* **EXERCISE DESCRIPTION**: Could you update the material from the line with "Give the centreline" up to and including the line with "road 2 (residential): [(0,102),(86,212)]" by changing "tile" to "image" and leaving everything else unchanged? Give back only those lines.

— start of SOURCE RECORDS —

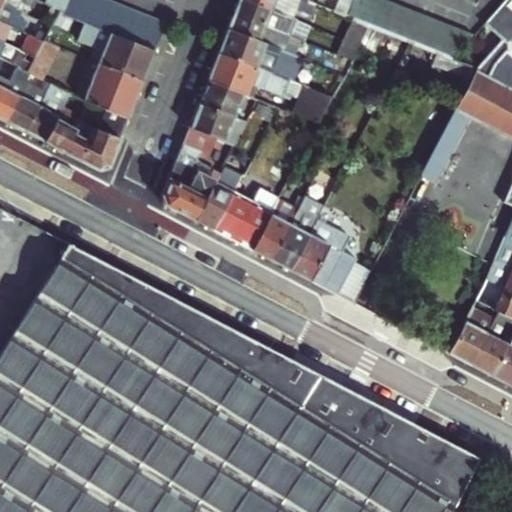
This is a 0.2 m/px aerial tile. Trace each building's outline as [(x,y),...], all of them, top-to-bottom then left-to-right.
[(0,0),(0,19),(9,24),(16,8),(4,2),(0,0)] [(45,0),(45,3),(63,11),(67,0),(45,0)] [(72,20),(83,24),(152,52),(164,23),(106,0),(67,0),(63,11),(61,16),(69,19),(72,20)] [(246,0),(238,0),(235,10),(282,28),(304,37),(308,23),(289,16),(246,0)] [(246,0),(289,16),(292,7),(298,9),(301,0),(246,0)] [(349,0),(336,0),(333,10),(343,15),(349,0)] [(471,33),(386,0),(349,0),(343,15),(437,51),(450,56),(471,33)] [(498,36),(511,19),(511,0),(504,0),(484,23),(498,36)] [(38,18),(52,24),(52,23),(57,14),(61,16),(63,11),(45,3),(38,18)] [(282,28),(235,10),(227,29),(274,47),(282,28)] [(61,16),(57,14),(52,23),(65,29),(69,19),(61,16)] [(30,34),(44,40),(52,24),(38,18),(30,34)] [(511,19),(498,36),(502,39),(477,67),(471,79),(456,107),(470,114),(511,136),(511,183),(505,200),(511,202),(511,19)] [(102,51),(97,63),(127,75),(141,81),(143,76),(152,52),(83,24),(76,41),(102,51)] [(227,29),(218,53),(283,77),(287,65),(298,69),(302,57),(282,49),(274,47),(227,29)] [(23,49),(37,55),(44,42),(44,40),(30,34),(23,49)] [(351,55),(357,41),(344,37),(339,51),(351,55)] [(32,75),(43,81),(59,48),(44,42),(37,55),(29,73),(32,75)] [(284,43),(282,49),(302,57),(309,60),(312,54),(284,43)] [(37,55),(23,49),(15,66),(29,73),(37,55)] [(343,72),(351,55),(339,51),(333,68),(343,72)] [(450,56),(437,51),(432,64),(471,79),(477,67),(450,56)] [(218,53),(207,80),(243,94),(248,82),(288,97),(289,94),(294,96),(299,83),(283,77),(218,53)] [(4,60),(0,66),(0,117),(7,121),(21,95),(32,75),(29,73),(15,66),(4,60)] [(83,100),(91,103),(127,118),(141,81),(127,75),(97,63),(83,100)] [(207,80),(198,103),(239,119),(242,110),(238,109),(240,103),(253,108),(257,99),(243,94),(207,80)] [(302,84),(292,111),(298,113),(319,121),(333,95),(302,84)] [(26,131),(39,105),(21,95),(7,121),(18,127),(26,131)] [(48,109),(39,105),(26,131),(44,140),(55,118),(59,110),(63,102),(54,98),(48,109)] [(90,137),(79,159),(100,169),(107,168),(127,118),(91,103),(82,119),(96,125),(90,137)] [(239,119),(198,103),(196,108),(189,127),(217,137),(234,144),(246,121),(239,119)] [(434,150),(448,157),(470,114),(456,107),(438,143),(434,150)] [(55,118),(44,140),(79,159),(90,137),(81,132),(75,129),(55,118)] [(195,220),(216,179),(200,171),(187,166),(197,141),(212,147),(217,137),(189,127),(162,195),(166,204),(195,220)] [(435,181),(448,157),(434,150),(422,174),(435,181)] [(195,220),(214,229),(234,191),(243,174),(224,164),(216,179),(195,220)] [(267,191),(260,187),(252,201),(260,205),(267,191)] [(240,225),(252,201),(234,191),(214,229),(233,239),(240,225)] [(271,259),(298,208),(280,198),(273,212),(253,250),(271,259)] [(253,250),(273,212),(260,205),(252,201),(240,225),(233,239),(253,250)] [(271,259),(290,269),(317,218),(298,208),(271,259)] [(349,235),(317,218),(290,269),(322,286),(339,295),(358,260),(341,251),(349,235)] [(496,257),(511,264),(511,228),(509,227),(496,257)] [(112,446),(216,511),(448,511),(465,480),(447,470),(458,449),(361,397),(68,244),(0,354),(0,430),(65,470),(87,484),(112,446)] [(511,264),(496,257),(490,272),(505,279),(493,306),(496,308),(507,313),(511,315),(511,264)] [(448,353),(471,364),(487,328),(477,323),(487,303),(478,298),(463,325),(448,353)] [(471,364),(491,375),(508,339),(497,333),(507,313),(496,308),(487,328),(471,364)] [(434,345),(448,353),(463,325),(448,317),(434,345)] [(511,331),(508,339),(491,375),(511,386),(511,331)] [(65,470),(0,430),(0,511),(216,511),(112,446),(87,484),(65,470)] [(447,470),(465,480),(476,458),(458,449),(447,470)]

— end of SOURCE RECORDS —
— start of SOURCE RECORDS —

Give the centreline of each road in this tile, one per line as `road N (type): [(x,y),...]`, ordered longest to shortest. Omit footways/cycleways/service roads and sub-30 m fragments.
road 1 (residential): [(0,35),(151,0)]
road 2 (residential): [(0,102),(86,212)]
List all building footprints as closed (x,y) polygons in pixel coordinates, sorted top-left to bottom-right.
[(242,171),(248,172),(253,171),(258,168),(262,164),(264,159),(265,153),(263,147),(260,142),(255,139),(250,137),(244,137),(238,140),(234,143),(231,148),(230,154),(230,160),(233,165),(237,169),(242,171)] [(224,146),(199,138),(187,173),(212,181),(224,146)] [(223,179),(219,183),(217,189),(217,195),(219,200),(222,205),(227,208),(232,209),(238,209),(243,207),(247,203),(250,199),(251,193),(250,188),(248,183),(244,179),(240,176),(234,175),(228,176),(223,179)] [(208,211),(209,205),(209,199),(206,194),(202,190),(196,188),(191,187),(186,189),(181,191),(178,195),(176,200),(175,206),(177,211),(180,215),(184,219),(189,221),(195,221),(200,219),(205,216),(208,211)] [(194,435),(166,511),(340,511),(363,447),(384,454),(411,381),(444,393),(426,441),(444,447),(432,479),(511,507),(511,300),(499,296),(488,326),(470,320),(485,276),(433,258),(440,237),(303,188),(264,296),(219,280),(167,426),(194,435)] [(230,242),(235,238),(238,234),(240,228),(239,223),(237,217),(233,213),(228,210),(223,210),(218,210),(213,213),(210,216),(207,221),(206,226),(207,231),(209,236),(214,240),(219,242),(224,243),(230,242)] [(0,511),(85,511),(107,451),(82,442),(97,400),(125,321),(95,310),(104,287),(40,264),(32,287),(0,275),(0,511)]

— end of SOURCE RECORDS —

* **FULL RESPONSE**:
Give the centreline of each road in this image, one per line as `road N (type): [(x,y),...]`, ordered longest to shortest. Omit footways/cycleways/service roads and sub-30 m fragments.
road 1 (residential): [(0,35),(151,0)]
road 2 (residential): [(0,102),(86,212)]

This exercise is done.